_EXTRACTED DATA_:
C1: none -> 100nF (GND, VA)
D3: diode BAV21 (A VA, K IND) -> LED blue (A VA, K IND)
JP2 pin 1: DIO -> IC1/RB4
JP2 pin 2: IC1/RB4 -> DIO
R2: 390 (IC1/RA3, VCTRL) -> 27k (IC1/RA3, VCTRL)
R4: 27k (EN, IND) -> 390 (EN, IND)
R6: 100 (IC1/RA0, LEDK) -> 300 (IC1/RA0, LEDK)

==

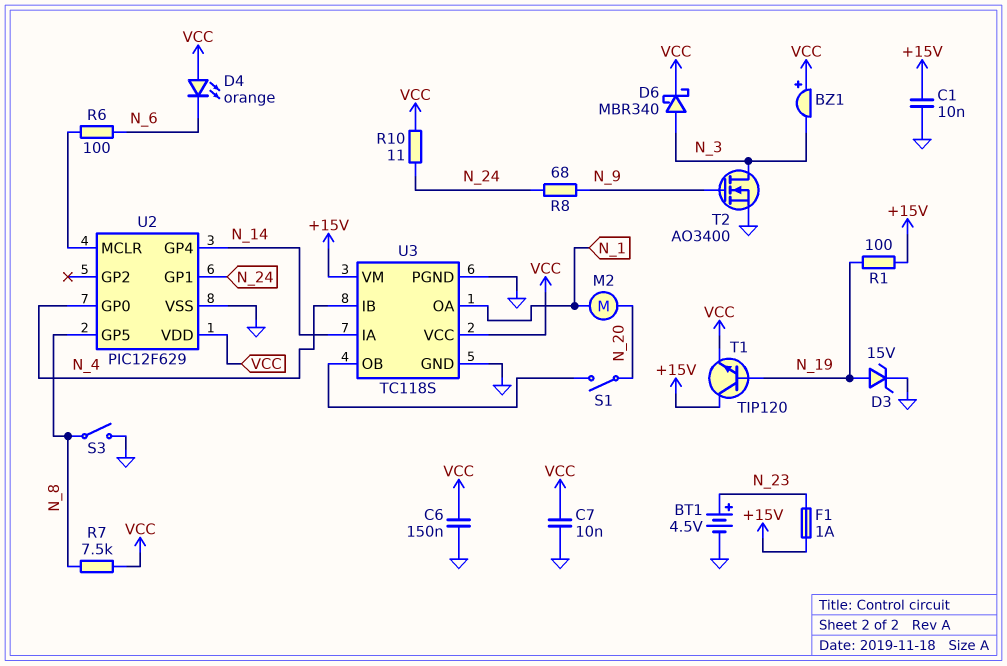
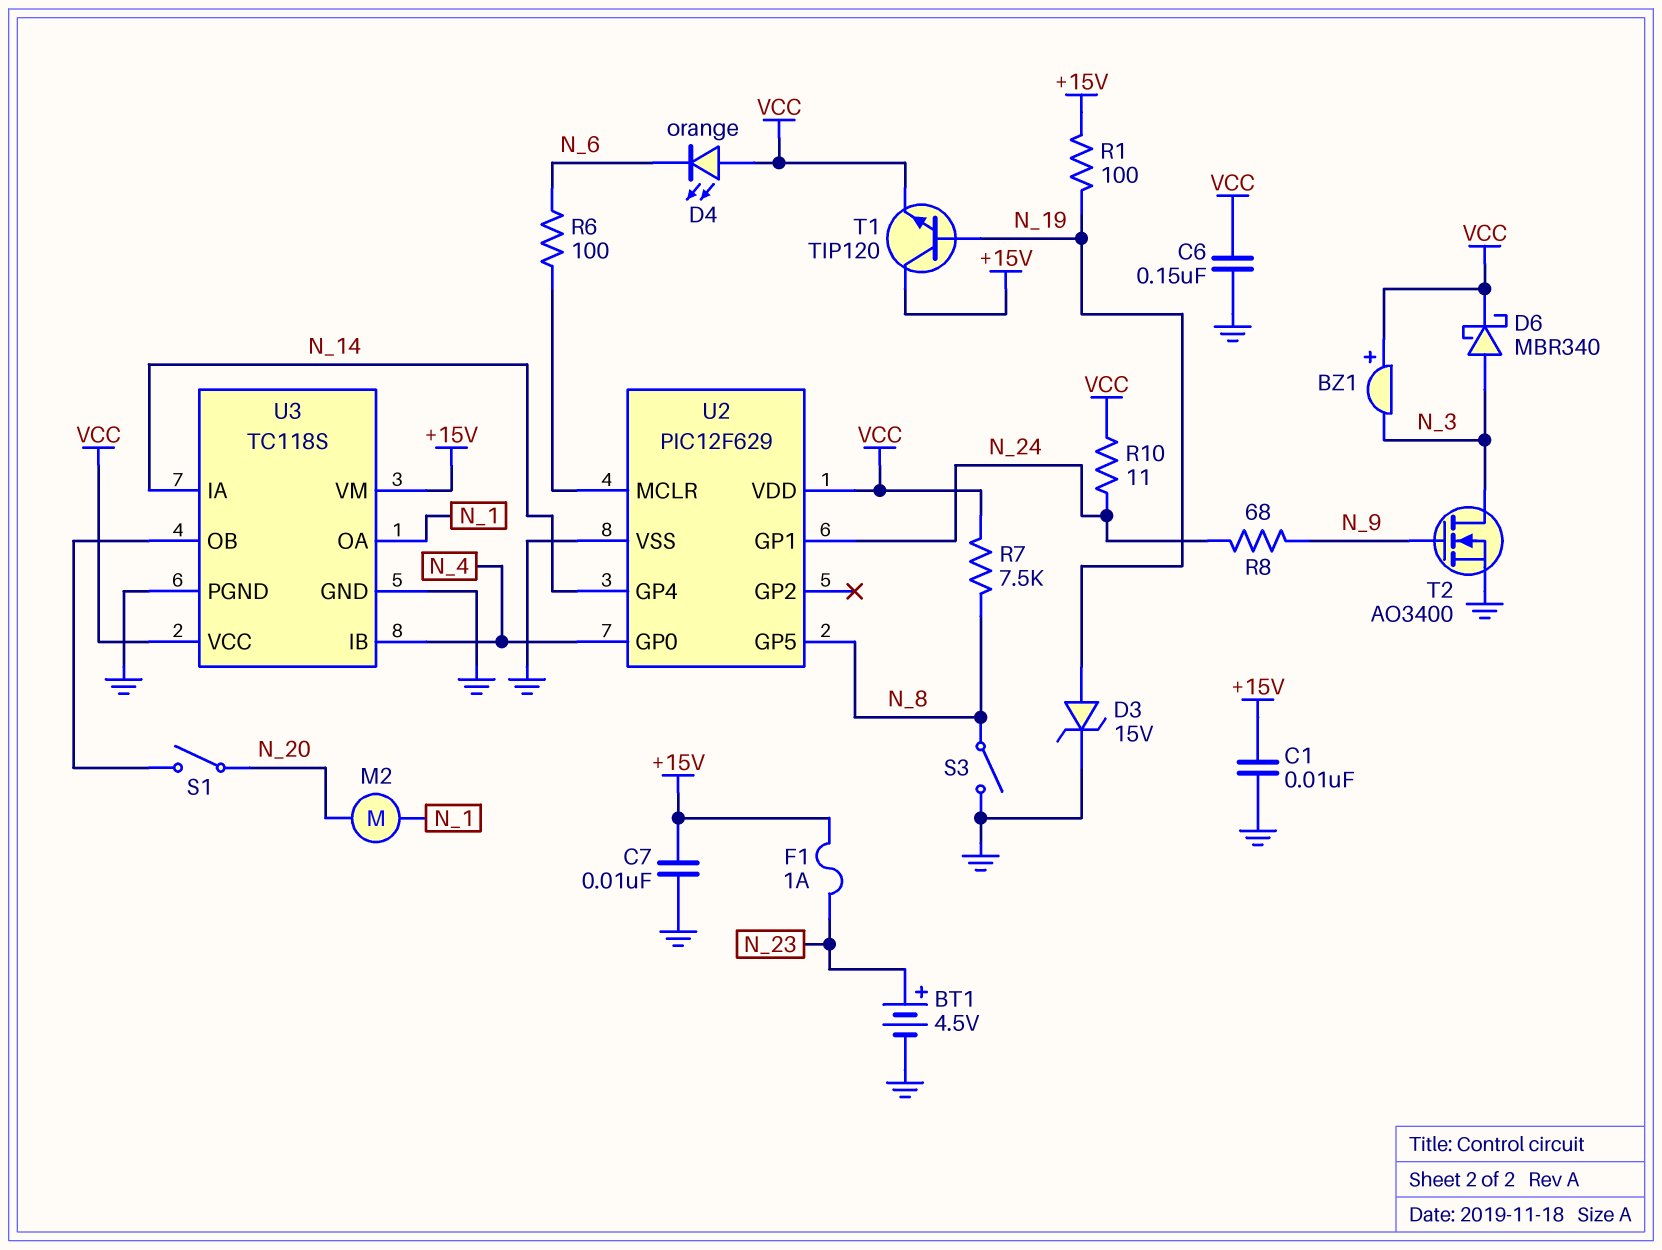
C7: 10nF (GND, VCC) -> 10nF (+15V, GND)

_WHAT THE EXERCISE ASKS_:
Only one stretch of the entries above is wanted: the lines from the one containing "R4: 27k (EN, IND) -> 390 (EN, IND)" through the one containing "R6: 100 (IC1/RA0, LEDK)". Please reproduce it exactly.

_WRITTEN ANSWER_:
R4: 27k (EN, IND) -> 390 (EN, IND)
R6: 100 (IC1/RA0, LEDK) -> 300 (IC1/RA0, LEDK)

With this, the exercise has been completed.